§ Dataset entries:
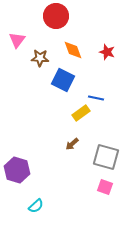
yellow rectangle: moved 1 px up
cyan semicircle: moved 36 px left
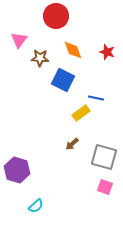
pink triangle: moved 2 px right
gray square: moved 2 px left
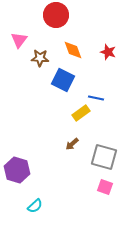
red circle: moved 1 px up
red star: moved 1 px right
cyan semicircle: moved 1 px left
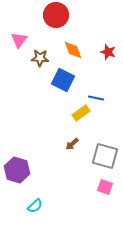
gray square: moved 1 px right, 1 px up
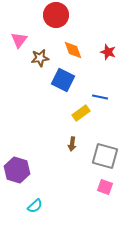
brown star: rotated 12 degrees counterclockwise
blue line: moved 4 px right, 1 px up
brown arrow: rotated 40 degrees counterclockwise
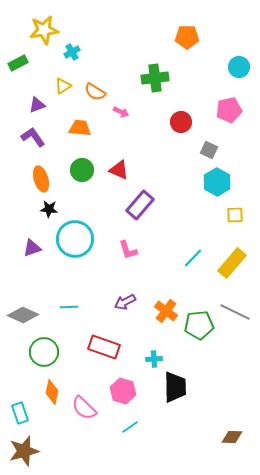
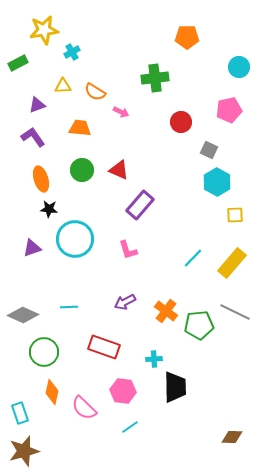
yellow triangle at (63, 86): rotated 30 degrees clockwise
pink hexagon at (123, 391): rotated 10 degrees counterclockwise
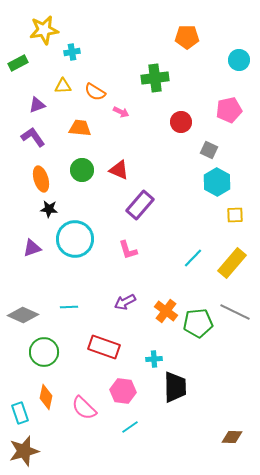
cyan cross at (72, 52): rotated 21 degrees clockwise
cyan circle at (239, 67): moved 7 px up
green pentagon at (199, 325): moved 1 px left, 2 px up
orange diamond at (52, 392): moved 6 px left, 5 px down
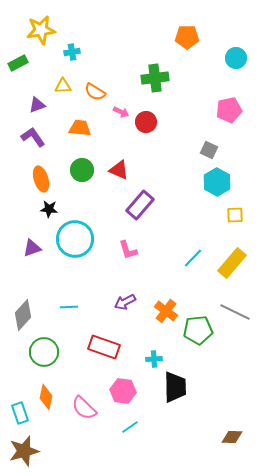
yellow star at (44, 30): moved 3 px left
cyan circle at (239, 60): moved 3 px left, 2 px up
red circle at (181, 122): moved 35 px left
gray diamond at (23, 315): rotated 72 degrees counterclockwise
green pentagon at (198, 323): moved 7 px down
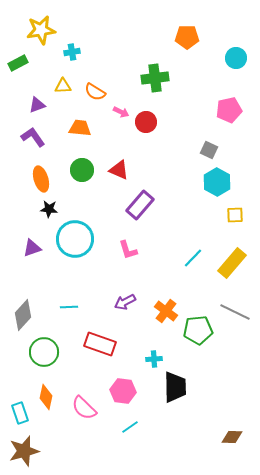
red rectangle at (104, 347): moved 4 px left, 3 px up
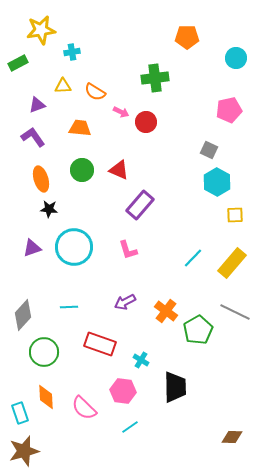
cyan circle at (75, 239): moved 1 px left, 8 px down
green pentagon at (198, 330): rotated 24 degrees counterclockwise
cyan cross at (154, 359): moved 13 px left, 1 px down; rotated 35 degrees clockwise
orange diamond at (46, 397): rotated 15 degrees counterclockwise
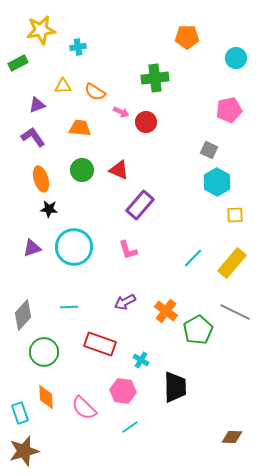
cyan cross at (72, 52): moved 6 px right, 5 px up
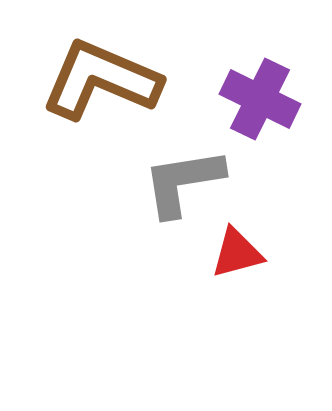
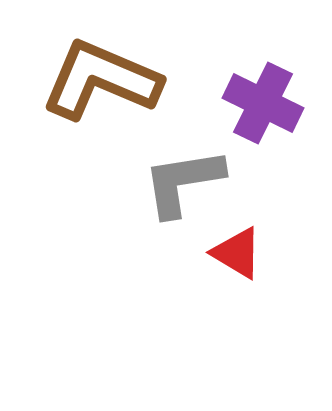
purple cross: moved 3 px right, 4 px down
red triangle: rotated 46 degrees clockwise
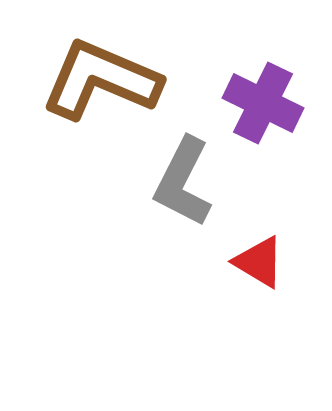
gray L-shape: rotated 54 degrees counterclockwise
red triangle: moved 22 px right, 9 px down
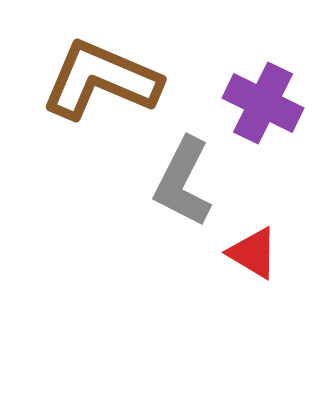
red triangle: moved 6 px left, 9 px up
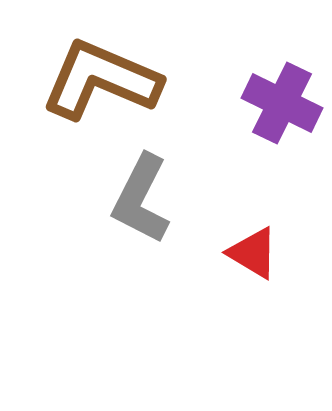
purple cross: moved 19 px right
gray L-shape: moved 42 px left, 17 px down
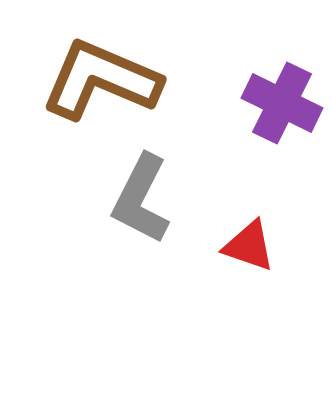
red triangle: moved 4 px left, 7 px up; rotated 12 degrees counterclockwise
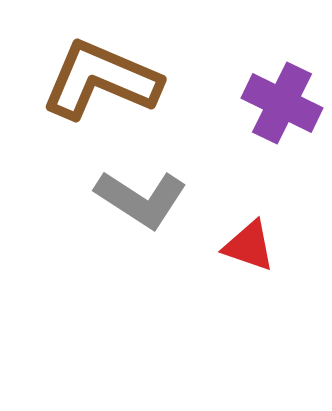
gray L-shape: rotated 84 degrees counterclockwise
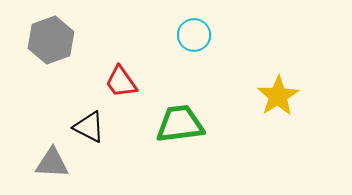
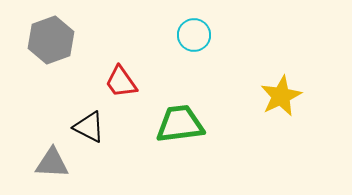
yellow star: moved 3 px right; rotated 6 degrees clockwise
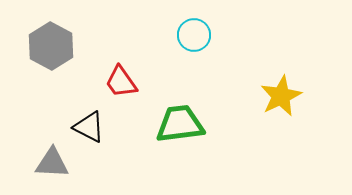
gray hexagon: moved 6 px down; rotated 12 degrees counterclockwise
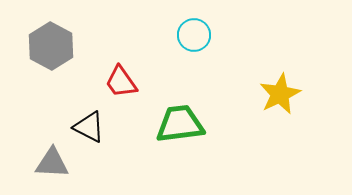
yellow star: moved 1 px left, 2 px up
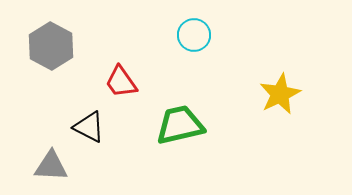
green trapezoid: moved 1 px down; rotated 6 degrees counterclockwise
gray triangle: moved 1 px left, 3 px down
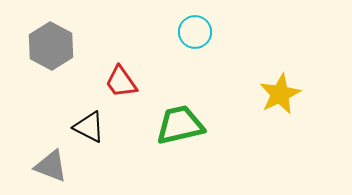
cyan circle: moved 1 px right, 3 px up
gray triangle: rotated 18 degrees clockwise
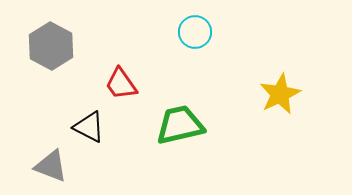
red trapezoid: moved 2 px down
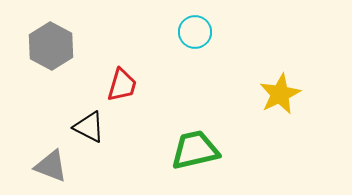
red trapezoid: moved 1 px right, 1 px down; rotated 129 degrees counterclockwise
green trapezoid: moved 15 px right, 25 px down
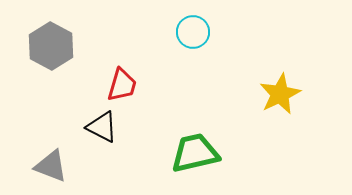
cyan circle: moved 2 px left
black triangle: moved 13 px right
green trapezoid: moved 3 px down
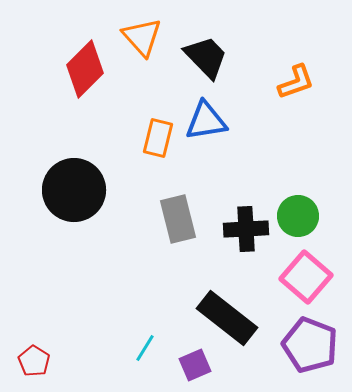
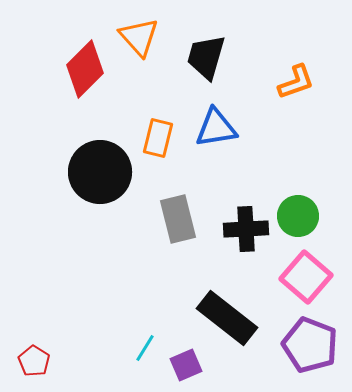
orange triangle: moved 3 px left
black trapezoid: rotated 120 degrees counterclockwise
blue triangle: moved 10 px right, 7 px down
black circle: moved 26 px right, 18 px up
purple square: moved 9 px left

---

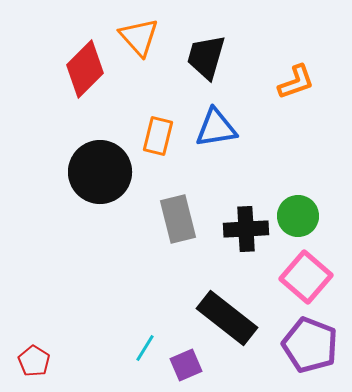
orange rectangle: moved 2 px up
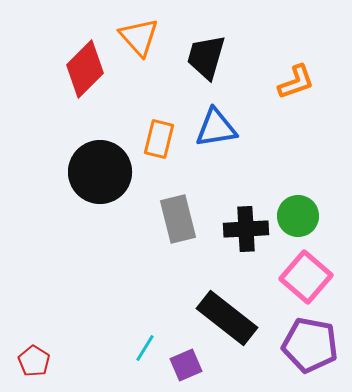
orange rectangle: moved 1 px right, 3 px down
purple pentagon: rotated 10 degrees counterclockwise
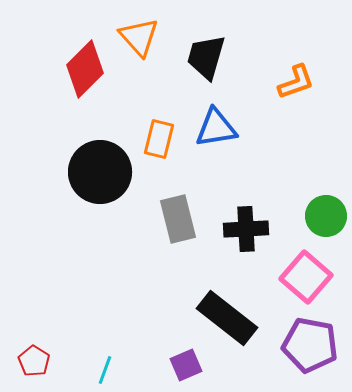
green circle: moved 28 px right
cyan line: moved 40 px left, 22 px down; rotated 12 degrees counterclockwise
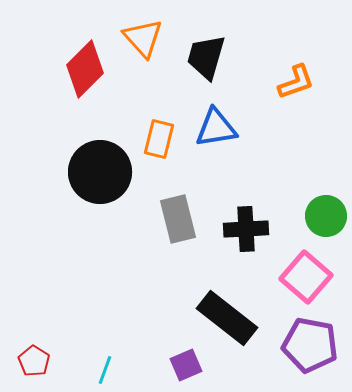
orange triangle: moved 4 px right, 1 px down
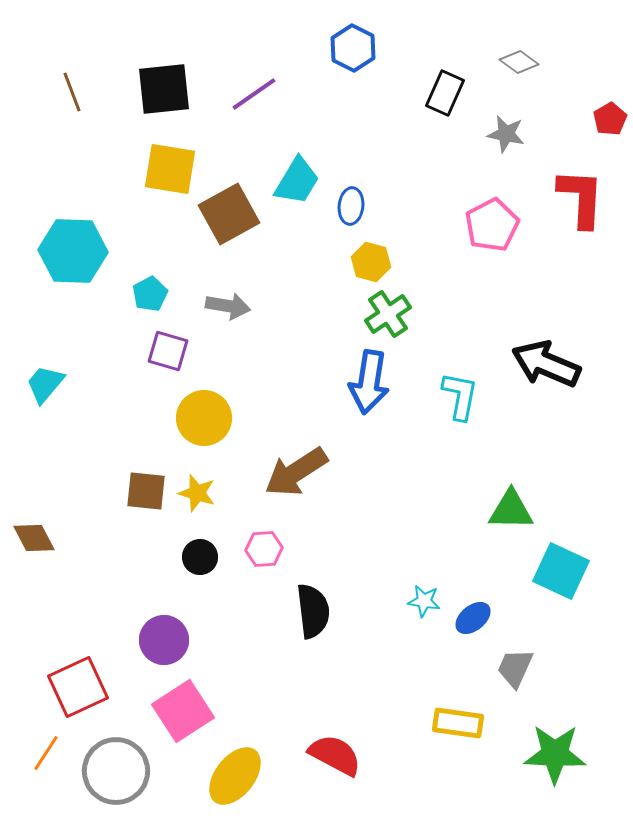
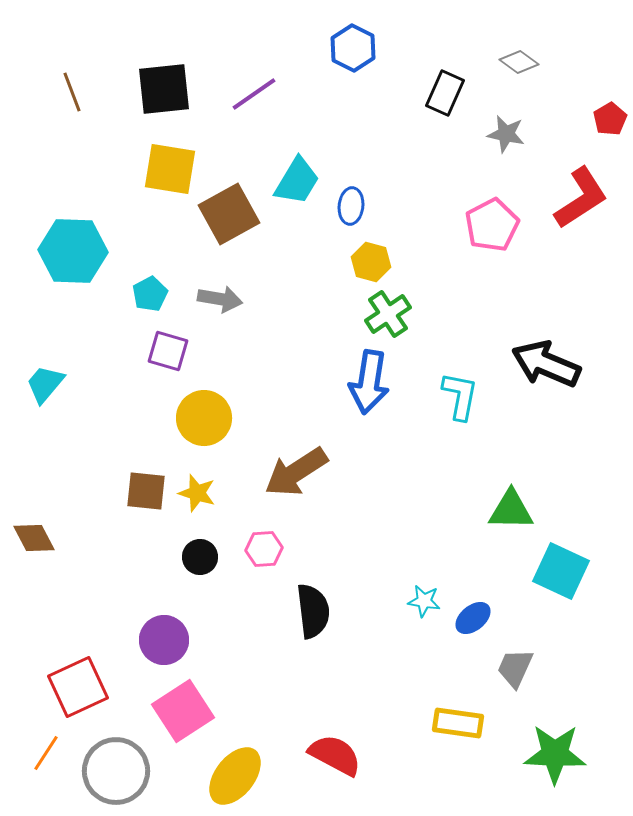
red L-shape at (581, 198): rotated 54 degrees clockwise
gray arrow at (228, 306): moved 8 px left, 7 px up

§ Prompt:
In the entries above, starting at the line containing "cyan cross at (72, 52): moved" and ending at the line containing "red triangle: moved 6 px left, 9 px up", give each line as a string in a JSON list, one string per line, with blank lines and the picture lines left out.

§ Response to the exercise:
[
  "cyan cross at (72, 52): moved 6 px right, 5 px up",
  "purple cross: moved 3 px right, 4 px down",
  "red triangle: rotated 46 degrees clockwise",
  "gray L-shape: rotated 54 degrees counterclockwise",
  "red triangle: moved 22 px right, 9 px down",
  "red triangle: moved 6 px left, 9 px up"
]